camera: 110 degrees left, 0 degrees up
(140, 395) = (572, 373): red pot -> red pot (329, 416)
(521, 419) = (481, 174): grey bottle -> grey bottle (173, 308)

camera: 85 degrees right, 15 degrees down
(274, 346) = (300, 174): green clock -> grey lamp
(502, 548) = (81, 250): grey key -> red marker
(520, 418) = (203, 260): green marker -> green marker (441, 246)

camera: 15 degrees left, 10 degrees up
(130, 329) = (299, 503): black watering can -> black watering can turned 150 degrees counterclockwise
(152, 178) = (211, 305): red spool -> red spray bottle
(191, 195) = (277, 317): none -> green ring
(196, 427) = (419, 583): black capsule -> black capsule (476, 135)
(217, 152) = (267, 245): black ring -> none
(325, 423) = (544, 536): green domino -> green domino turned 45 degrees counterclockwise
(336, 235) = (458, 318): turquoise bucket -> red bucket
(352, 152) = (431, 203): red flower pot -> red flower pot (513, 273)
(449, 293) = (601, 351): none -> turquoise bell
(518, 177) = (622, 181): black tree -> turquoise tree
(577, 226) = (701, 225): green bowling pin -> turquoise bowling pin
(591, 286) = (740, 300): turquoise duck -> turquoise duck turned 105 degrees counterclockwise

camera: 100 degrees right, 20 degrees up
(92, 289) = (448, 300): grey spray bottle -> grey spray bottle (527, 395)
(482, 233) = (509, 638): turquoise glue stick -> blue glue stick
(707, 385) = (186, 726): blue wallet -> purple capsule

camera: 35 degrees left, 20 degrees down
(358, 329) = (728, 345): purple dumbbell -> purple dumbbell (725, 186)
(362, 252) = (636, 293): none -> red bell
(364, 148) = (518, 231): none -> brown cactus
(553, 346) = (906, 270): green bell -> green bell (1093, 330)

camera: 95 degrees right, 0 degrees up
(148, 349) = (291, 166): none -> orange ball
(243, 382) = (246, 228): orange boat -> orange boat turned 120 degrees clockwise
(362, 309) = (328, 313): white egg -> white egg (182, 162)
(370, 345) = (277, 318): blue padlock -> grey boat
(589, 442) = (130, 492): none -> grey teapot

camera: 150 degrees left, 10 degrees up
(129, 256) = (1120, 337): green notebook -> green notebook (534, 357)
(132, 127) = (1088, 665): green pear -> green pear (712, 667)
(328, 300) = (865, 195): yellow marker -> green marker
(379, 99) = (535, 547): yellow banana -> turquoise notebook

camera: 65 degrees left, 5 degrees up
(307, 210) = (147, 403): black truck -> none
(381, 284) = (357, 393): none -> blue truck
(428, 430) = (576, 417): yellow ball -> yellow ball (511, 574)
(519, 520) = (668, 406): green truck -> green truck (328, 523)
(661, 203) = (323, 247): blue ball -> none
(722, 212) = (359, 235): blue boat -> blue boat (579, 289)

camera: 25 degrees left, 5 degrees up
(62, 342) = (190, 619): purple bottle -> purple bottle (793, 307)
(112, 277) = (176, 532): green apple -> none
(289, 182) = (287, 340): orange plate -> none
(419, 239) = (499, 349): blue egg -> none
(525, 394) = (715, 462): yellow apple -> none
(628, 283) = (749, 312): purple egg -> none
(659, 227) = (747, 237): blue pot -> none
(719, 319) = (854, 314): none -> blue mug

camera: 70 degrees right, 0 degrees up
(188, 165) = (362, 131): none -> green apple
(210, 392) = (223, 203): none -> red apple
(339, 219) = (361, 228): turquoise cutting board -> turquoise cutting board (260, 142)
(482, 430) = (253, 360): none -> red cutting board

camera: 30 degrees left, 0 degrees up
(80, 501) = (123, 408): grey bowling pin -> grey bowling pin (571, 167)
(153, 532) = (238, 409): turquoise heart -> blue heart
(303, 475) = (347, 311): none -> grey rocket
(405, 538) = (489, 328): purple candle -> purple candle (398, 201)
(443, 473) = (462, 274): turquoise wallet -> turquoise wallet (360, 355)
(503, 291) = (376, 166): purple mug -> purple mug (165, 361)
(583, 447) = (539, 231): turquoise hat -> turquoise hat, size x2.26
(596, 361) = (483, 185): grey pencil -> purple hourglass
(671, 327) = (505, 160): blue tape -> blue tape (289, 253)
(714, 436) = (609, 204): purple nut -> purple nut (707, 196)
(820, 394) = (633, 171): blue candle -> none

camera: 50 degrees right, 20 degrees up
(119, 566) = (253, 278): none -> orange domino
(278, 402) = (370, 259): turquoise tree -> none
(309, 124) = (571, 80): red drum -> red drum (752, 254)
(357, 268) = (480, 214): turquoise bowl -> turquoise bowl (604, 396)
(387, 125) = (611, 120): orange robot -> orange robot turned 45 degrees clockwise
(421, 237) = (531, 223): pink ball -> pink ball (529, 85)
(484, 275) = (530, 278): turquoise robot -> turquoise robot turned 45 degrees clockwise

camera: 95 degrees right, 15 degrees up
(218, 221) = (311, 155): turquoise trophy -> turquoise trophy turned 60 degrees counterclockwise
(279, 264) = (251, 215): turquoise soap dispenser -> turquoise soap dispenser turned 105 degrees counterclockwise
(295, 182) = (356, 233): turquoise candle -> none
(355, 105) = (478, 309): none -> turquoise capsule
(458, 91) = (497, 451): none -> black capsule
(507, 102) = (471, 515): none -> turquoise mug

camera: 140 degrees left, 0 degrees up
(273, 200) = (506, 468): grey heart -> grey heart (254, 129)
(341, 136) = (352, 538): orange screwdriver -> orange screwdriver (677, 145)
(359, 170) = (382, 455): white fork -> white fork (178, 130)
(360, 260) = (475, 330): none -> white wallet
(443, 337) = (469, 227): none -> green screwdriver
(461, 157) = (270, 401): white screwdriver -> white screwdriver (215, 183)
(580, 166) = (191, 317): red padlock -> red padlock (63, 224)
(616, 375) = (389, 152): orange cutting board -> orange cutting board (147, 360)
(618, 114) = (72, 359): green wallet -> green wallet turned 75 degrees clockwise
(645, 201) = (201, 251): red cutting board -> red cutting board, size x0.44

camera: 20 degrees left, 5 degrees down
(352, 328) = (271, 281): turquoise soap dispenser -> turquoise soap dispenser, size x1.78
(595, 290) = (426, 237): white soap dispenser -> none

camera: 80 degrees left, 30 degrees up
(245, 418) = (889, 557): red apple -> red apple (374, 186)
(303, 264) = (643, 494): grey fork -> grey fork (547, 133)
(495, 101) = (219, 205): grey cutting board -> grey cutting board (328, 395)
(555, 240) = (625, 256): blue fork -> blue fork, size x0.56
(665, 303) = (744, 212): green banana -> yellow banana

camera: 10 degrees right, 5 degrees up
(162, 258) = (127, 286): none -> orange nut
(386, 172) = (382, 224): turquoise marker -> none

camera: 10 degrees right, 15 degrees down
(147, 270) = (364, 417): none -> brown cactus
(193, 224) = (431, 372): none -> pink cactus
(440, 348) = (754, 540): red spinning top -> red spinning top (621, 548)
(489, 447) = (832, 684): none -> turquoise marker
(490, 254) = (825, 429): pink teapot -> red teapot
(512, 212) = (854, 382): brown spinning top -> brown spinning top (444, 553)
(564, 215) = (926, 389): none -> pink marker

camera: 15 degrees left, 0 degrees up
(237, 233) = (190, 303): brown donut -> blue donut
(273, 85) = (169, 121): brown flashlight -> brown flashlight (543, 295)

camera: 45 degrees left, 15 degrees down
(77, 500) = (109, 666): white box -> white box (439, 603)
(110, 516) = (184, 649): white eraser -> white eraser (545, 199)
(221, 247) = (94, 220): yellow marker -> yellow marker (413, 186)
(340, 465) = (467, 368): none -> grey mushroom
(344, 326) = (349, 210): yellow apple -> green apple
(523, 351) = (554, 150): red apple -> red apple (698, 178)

◆ ◆ ◆ ◆ ◆ ◆ ◆

- **BRIEF**: Find and copy every line in the entries above where the string "padlock" occurs.

- **ANSWER**:
(370, 345) = (277, 318): blue padlock -> grey boat
(580, 166) = (191, 317): red padlock -> red padlock (63, 224)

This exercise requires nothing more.